***** SOURCE RECORDS
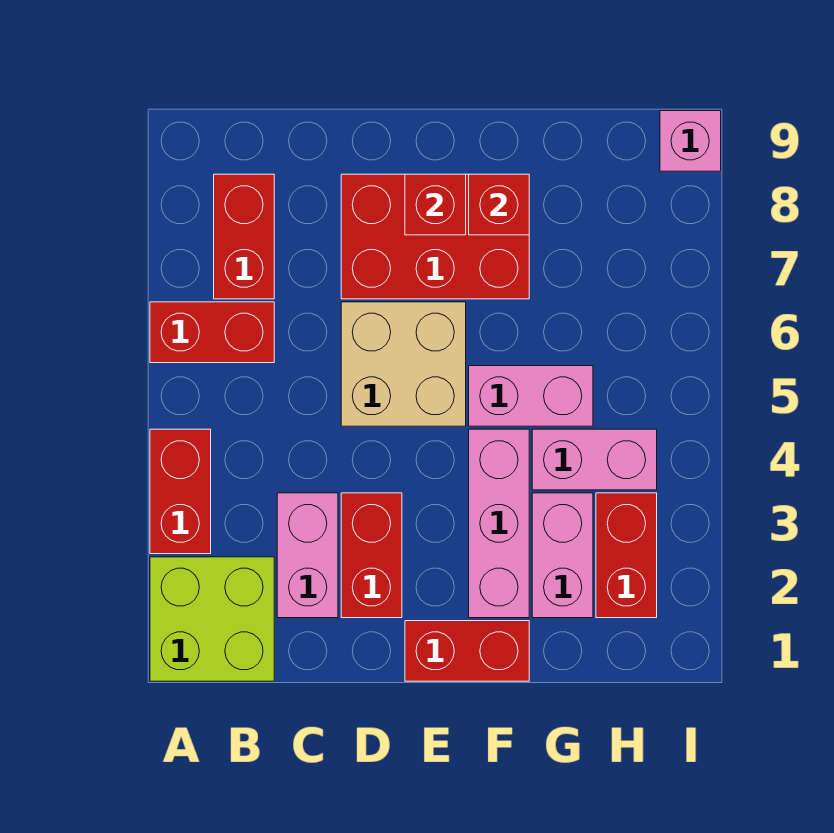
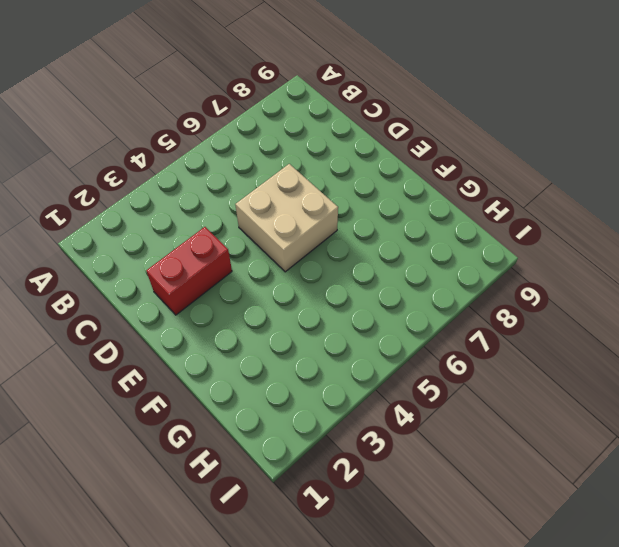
none -> lime brick A1:B2 level 1
none -> red brick A3:A4 level 1
none -> red brick A6:B6 level 1

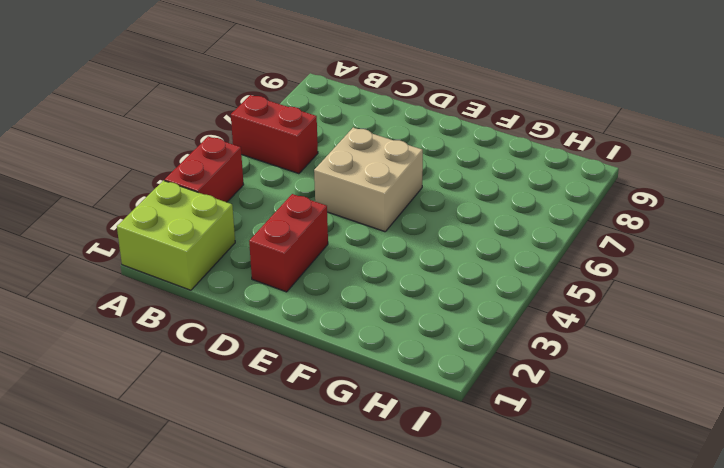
none -> red brick B7:B8 level 1
none -> pink brick C2:C3 level 1
none -> red brick D7:F8 level 1

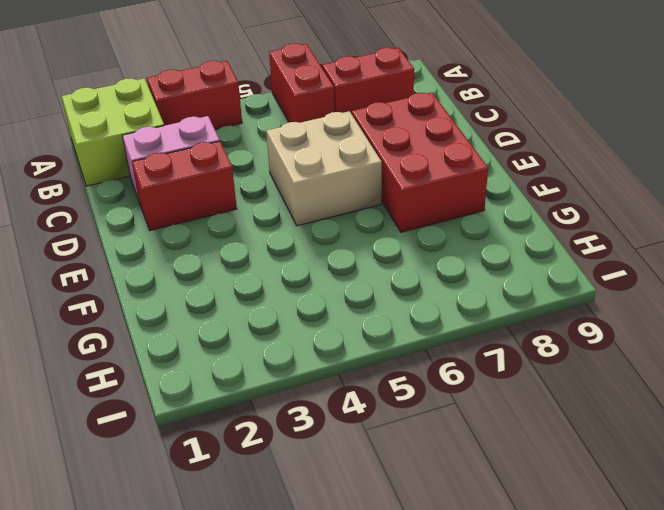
none -> red brick E1:F1 level 1
none -> pink brick F2:F4 level 1
none -> pink brick F5:G5 level 1

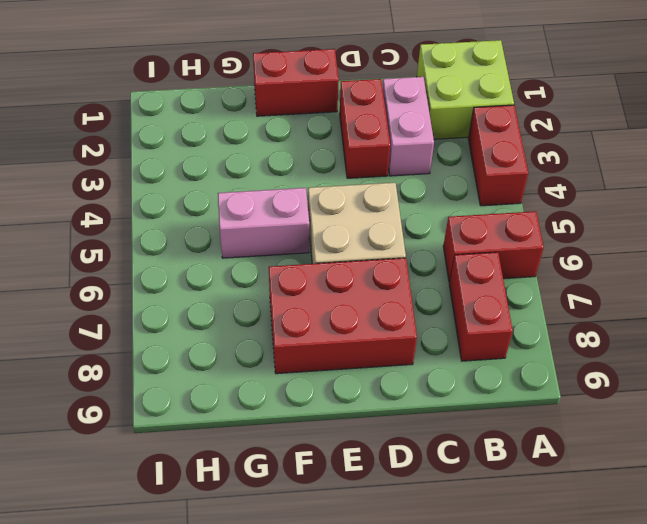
none -> pink brick F2:F4 level 1
none -> pink brick G2:G3 level 1
none -> pink brick G4:H4 level 1

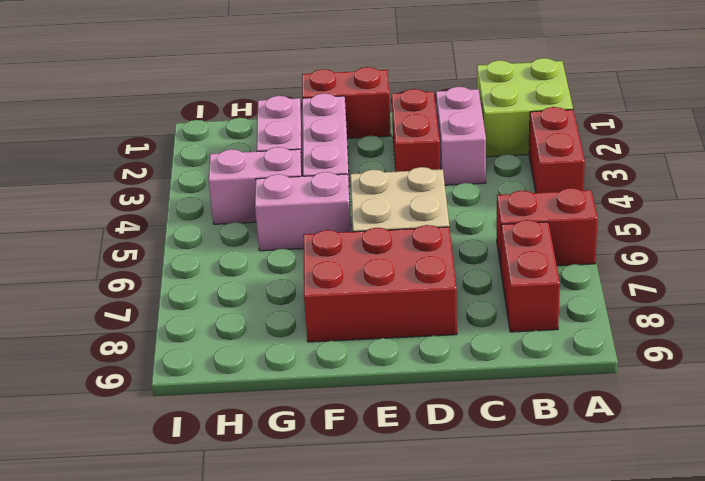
none -> red brick H2:H3 level 1
none -> pink brick I9 level 1
none -> red brick E8 level 2

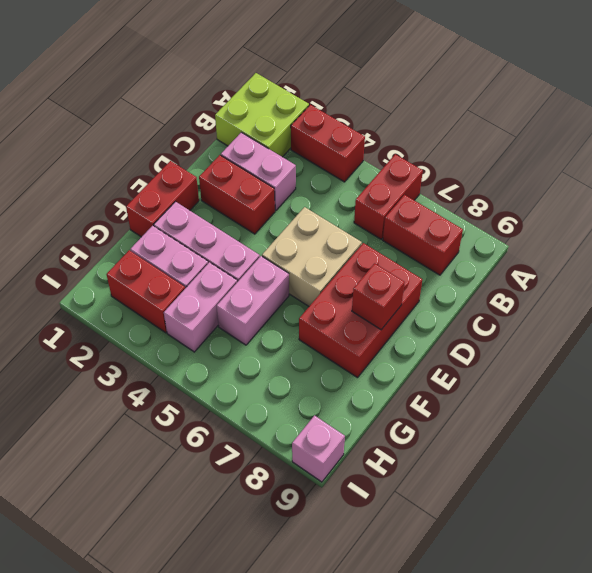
none -> red brick F8 level 2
**********
| PROBLEM TO SOLVE |
All of the listing above must be output exactly, except for its pictures.

| YOUR SOLUTION |
none -> lime brick A1:B2 level 1
none -> red brick A3:A4 level 1
none -> red brick A6:B6 level 1

none -> red brick B7:B8 level 1
none -> pink brick C2:C3 level 1
none -> red brick D7:F8 level 1

none -> red brick E1:F1 level 1
none -> pink brick F2:F4 level 1
none -> pink brick F5:G5 level 1

none -> pink brick F2:F4 level 1
none -> pink brick G2:G3 level 1
none -> pink brick G4:H4 level 1

none -> red brick H2:H3 level 1
none -> pink brick I9 level 1
none -> red brick E8 level 2

none -> red brick F8 level 2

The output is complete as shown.